Shape position tracking data:
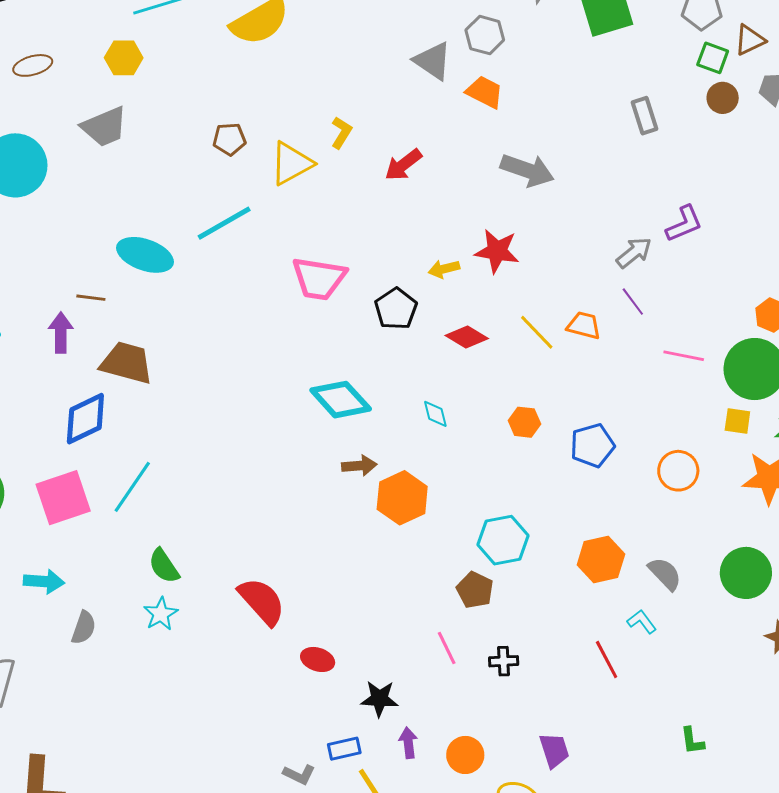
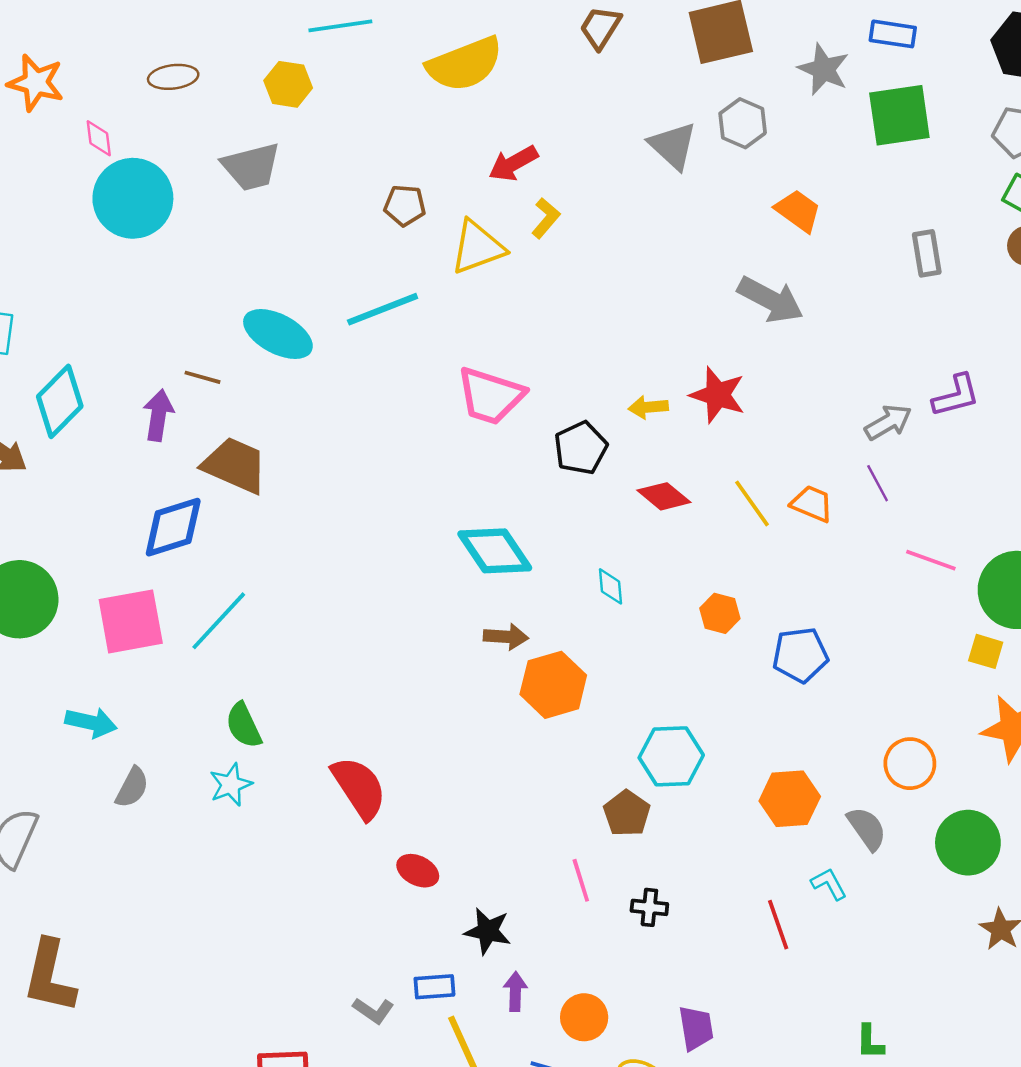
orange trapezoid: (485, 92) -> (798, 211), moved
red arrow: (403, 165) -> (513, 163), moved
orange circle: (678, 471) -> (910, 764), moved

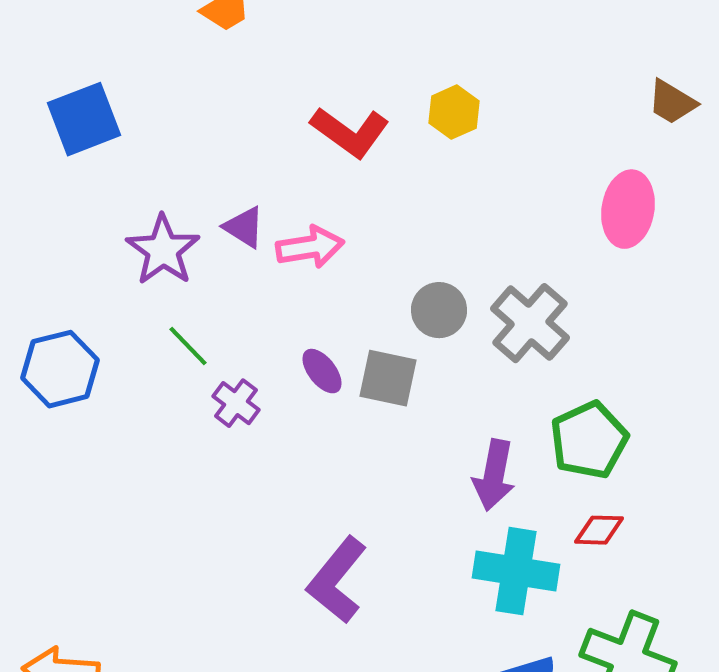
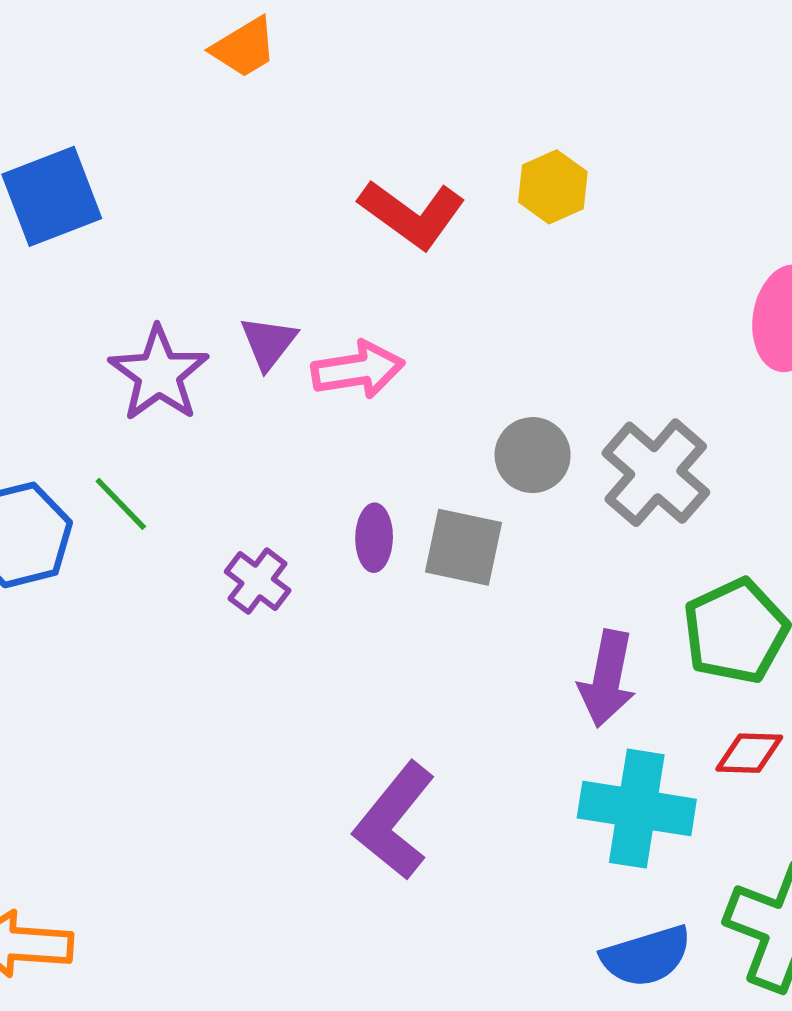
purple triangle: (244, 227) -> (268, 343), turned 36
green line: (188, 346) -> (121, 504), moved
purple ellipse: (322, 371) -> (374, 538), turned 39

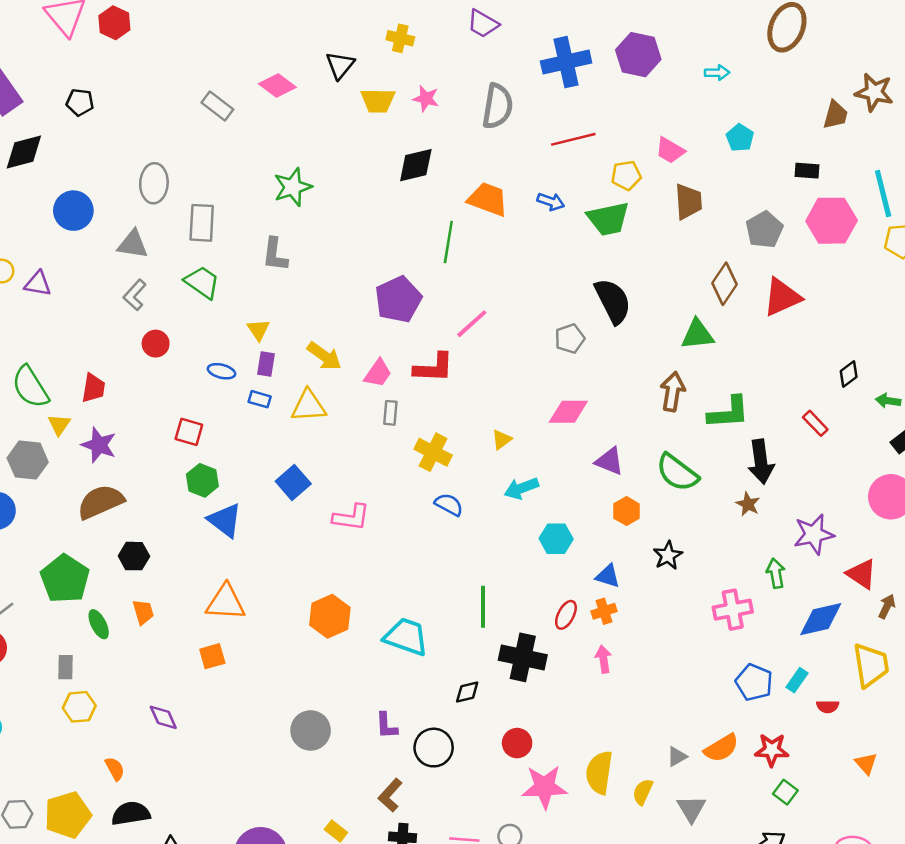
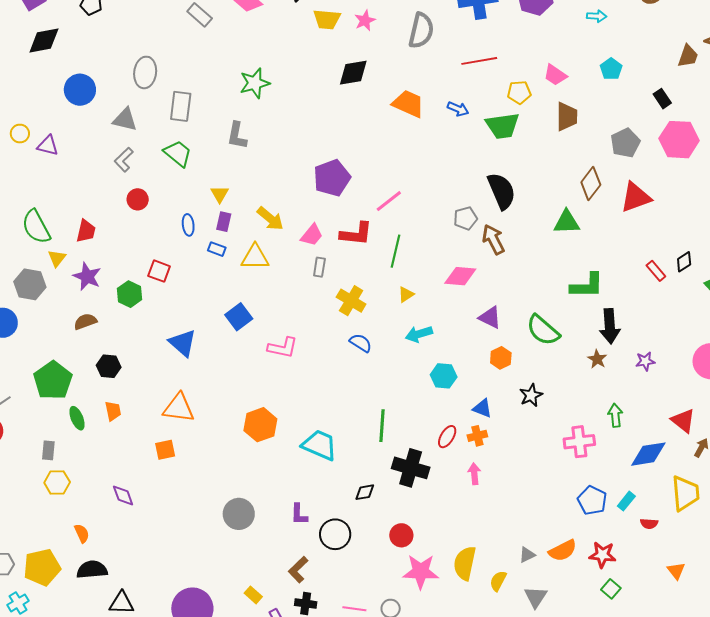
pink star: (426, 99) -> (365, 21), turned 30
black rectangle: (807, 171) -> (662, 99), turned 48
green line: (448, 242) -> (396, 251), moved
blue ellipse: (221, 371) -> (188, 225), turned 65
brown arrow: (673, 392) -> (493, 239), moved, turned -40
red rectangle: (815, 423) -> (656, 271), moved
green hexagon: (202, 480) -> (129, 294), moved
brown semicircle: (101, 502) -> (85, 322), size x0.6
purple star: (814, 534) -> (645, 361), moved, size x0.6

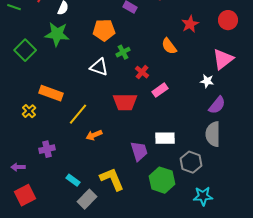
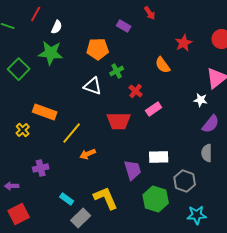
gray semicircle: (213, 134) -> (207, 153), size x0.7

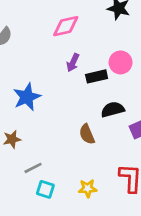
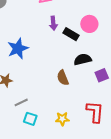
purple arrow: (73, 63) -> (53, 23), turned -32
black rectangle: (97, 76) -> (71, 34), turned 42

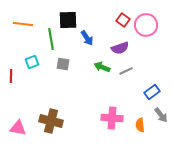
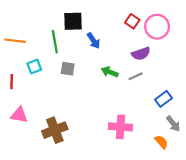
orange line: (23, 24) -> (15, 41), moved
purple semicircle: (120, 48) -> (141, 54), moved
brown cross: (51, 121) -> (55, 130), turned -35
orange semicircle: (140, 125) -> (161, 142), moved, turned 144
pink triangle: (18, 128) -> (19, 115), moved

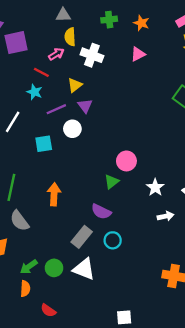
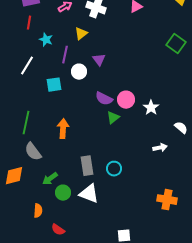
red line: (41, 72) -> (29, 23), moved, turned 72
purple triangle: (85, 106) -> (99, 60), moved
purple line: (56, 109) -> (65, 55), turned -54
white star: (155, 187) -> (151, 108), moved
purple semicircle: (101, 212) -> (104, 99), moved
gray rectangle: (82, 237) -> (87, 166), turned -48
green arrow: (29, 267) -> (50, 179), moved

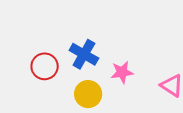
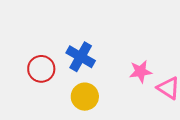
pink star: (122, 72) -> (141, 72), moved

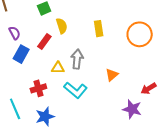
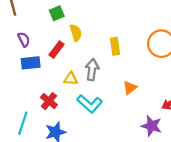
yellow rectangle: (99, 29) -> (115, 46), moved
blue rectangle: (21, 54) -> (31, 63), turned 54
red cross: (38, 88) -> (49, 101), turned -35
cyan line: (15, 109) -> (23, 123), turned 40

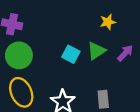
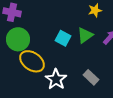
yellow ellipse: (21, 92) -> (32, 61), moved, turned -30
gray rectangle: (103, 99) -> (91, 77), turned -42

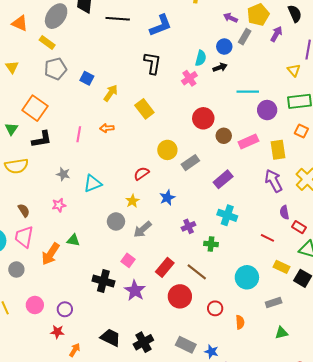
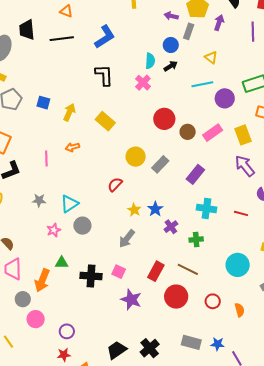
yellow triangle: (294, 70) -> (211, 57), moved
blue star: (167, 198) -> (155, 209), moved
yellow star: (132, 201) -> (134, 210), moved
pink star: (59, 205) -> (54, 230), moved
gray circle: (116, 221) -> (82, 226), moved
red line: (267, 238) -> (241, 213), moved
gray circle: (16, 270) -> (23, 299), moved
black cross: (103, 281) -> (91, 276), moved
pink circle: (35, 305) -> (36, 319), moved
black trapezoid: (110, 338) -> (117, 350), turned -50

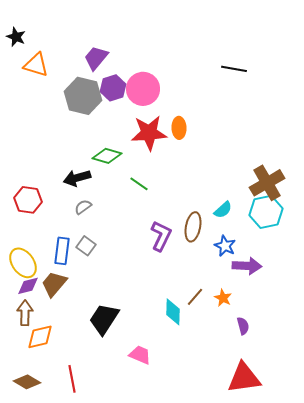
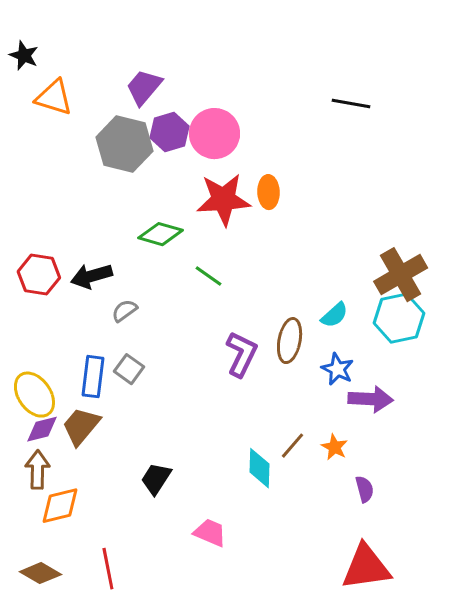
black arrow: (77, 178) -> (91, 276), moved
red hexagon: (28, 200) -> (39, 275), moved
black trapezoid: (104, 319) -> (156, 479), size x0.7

> Task to carry out
Give the data again exactly as written, with no pictures included.

> Task solution
orange trapezoid: (485, 92) -> (798, 211), moved
red arrow: (403, 165) -> (513, 163), moved
orange circle: (678, 471) -> (910, 764), moved

purple triangle: (244, 227) -> (268, 343), turned 36
green line: (188, 346) -> (121, 504), moved
purple ellipse: (322, 371) -> (374, 538), turned 39

pink star: (426, 99) -> (365, 21), turned 30
black rectangle: (807, 171) -> (662, 99), turned 48
green line: (448, 242) -> (396, 251), moved
blue ellipse: (221, 371) -> (188, 225), turned 65
brown arrow: (673, 392) -> (493, 239), moved, turned -40
red rectangle: (815, 423) -> (656, 271), moved
green hexagon: (202, 480) -> (129, 294), moved
brown semicircle: (101, 502) -> (85, 322), size x0.6
purple star: (814, 534) -> (645, 361), moved, size x0.6

gray semicircle: (213, 134) -> (207, 153), size x0.7

purple arrow: (73, 63) -> (53, 23), turned -32
black rectangle: (97, 76) -> (71, 34), turned 42

orange line: (23, 24) -> (15, 41), moved
purple semicircle: (120, 48) -> (141, 54), moved
brown cross: (51, 121) -> (55, 130), turned -35
orange semicircle: (140, 125) -> (161, 142), moved, turned 144
pink triangle: (18, 128) -> (19, 115), moved

red line: (41, 72) -> (29, 23), moved, turned 72
purple triangle: (85, 106) -> (99, 60), moved
purple line: (56, 109) -> (65, 55), turned -54
white star: (155, 187) -> (151, 108), moved
purple semicircle: (101, 212) -> (104, 99), moved
gray rectangle: (82, 237) -> (87, 166), turned -48
green arrow: (29, 267) -> (50, 179), moved

pink star: (122, 72) -> (141, 72), moved

yellow rectangle: (99, 29) -> (115, 46), moved
blue rectangle: (21, 54) -> (31, 63), turned 54
red cross: (38, 88) -> (49, 101), turned -35
cyan line: (15, 109) -> (23, 123), turned 40

yellow ellipse: (21, 92) -> (32, 61), moved, turned -30
gray rectangle: (103, 99) -> (91, 77), turned -42

yellow triangle: (294, 70) -> (211, 57), moved
blue star: (167, 198) -> (155, 209), moved
yellow star: (132, 201) -> (134, 210), moved
pink star: (59, 205) -> (54, 230), moved
gray circle: (116, 221) -> (82, 226), moved
red line: (267, 238) -> (241, 213), moved
gray circle: (16, 270) -> (23, 299), moved
black cross: (103, 281) -> (91, 276), moved
pink circle: (35, 305) -> (36, 319), moved
black trapezoid: (110, 338) -> (117, 350), turned -50

black arrow: (77, 178) -> (91, 276), moved
red hexagon: (28, 200) -> (39, 275), moved
black trapezoid: (104, 319) -> (156, 479), size x0.7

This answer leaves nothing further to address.